-- Opening Marker --

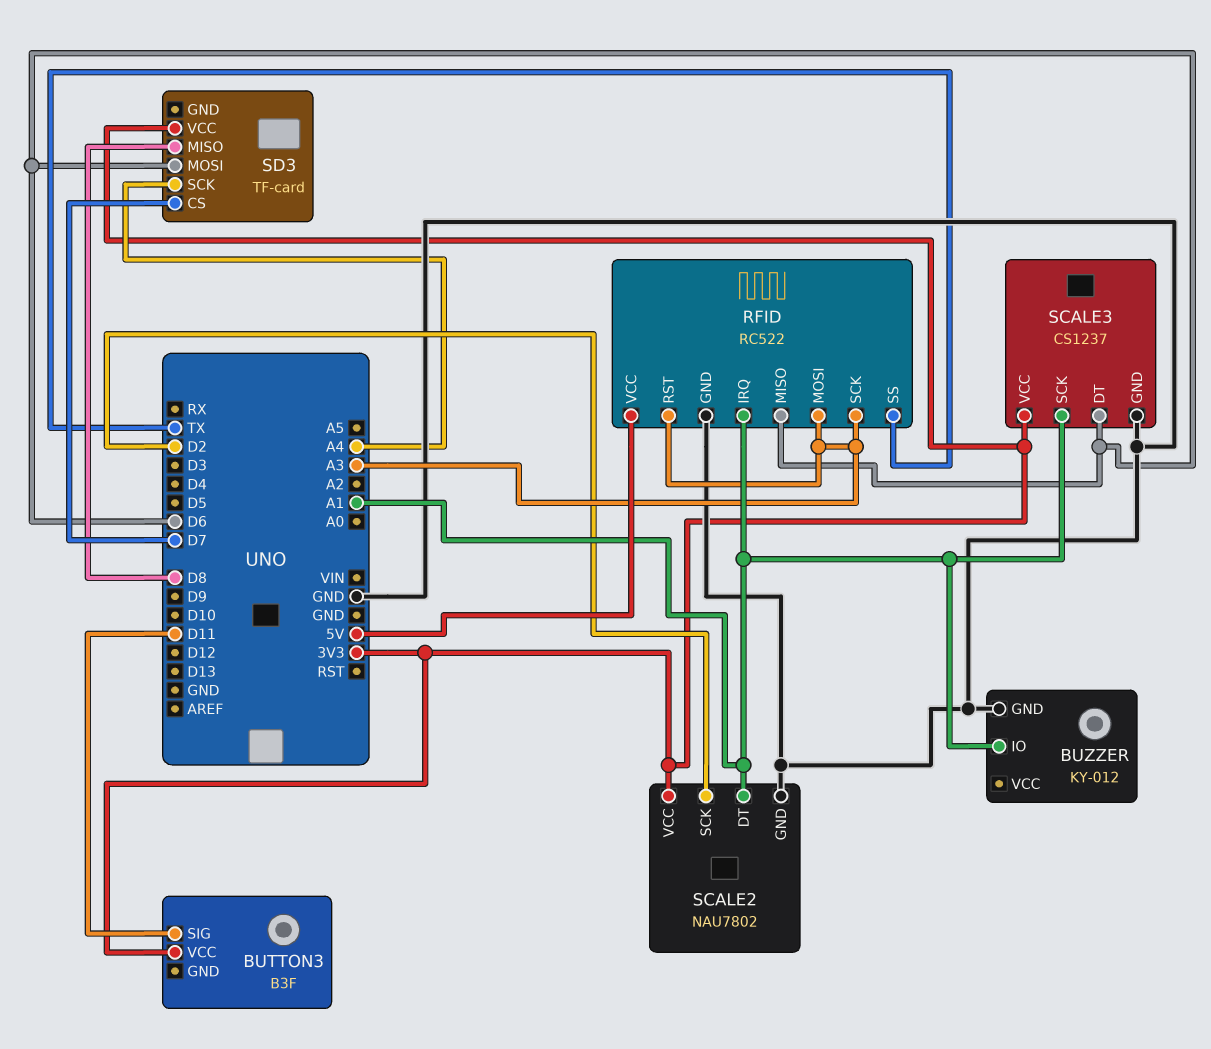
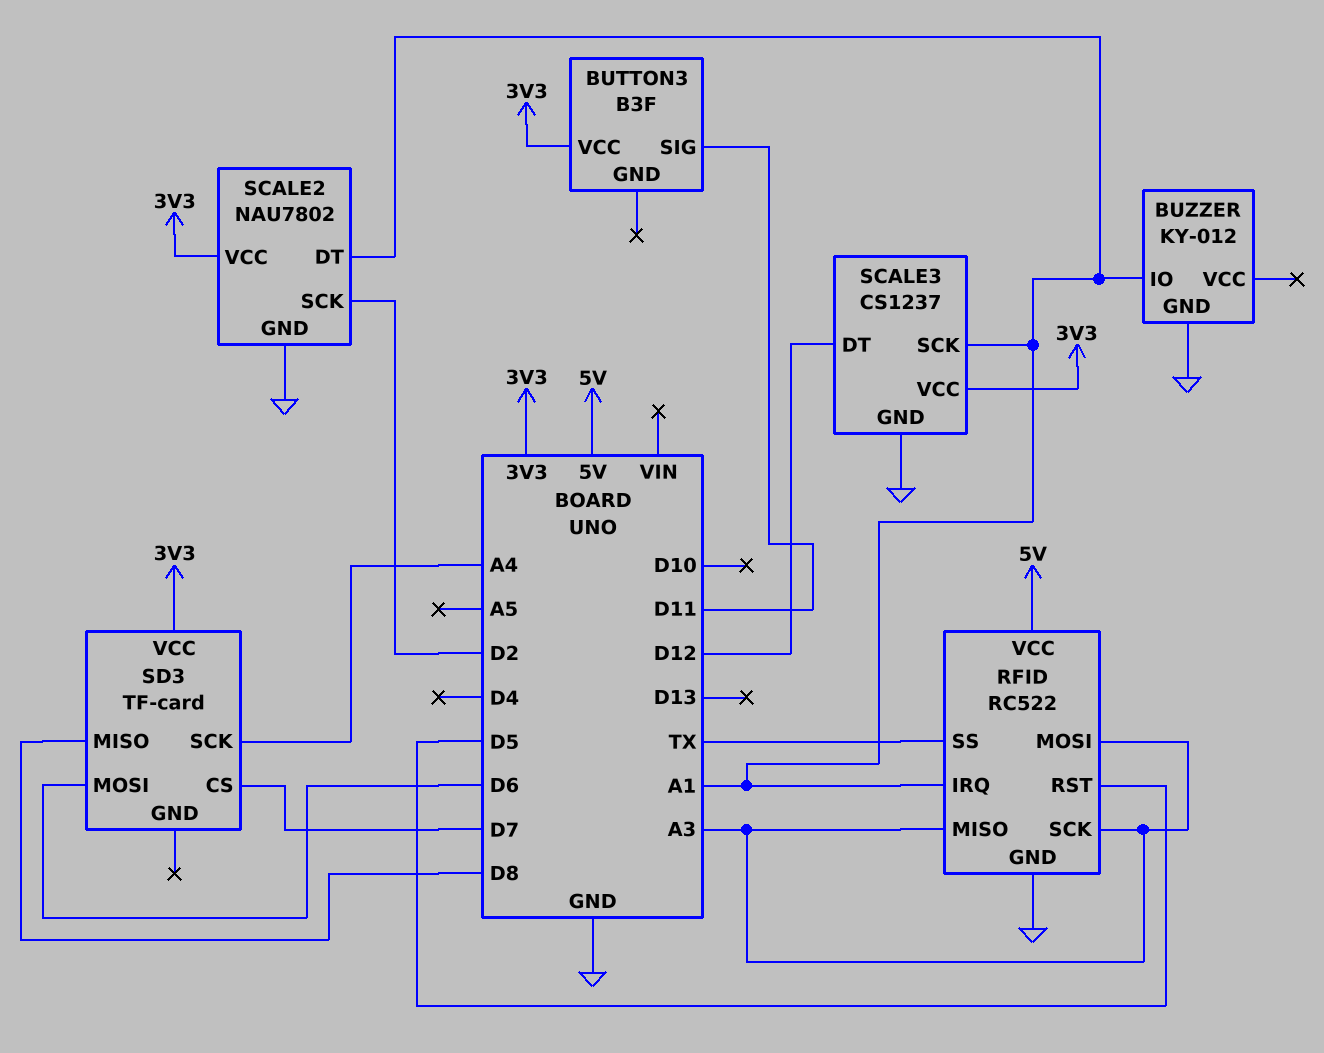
RFID pin MISO: D6 -> A3
RFID pin RST: A3 -> D5
SCALE3 pin DT: D6 -> D12

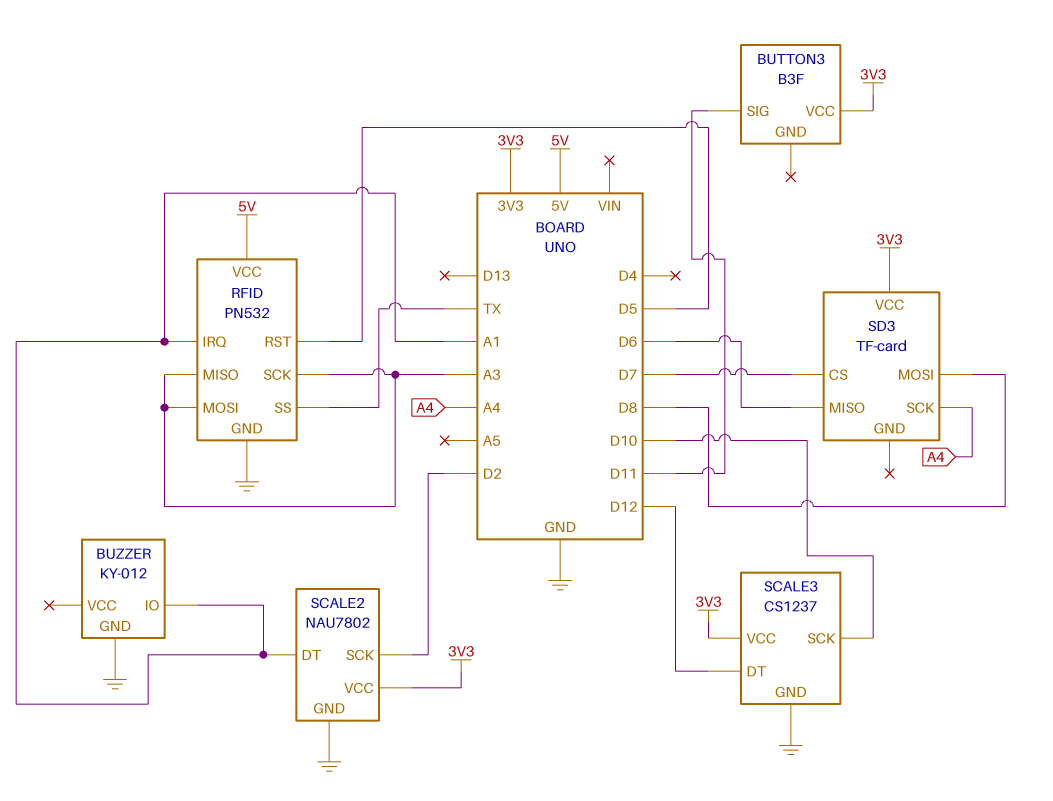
RFID: RC522 -> PN532
SCALE3 pin SCK: A1 -> D10
SD3 pin MISO: D8 -> D6
SD3 pin MOSI: D6 -> D8

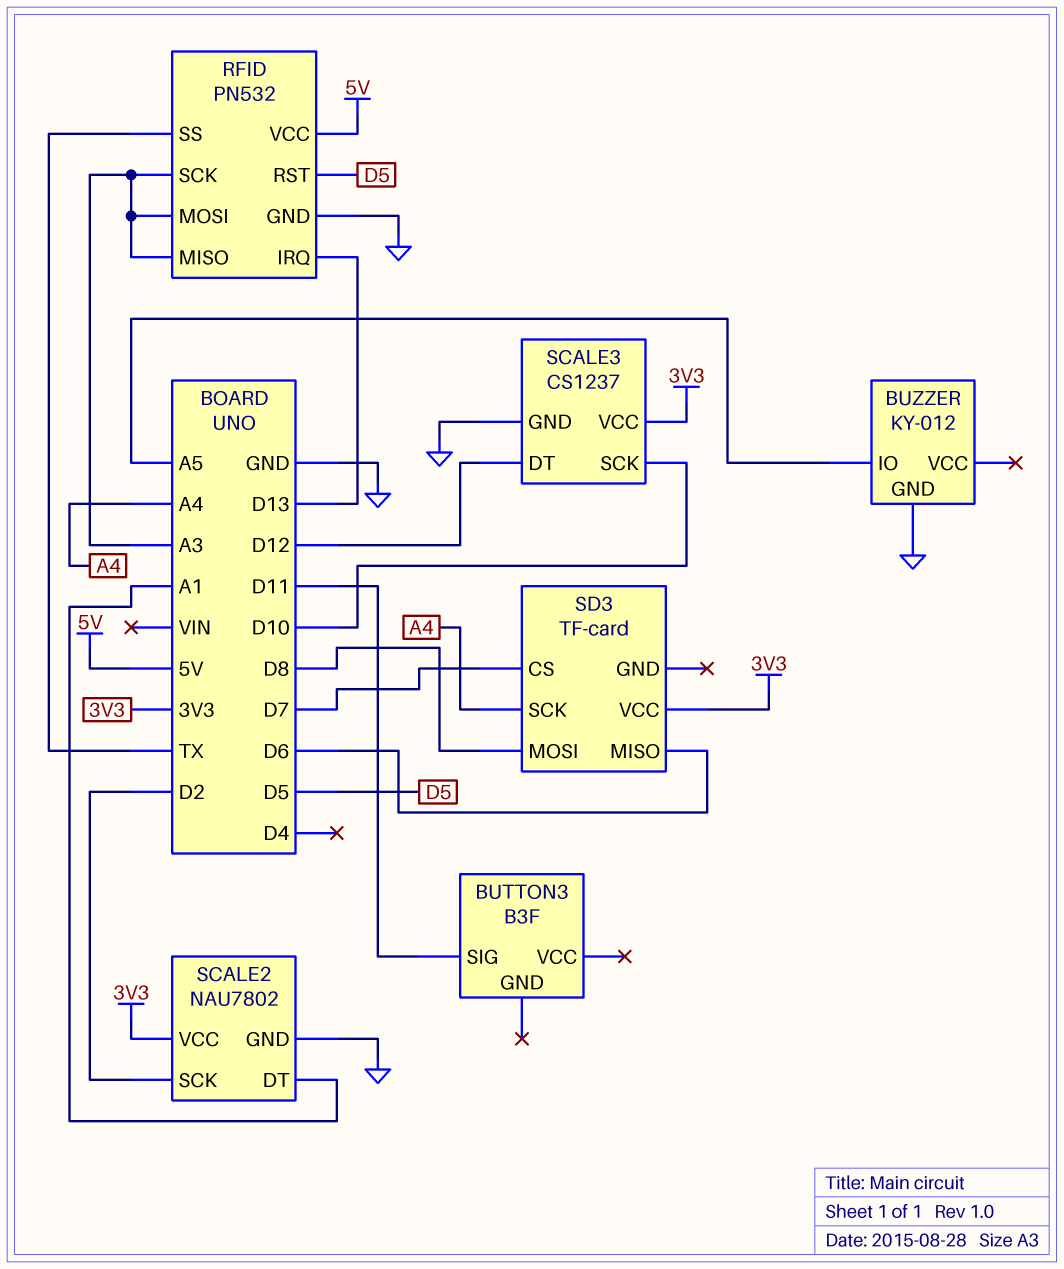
BUTTON3 pin VCC: 3V3 -> none
BUZZER pin IO: A1 -> A5
RFID pin IRQ: A1 -> D13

-- Closing Marker --

### ACTIVITY
Count each line of the listing above that holds the string "RFID", and state that count without anything added.

### ANSWER SPACE
4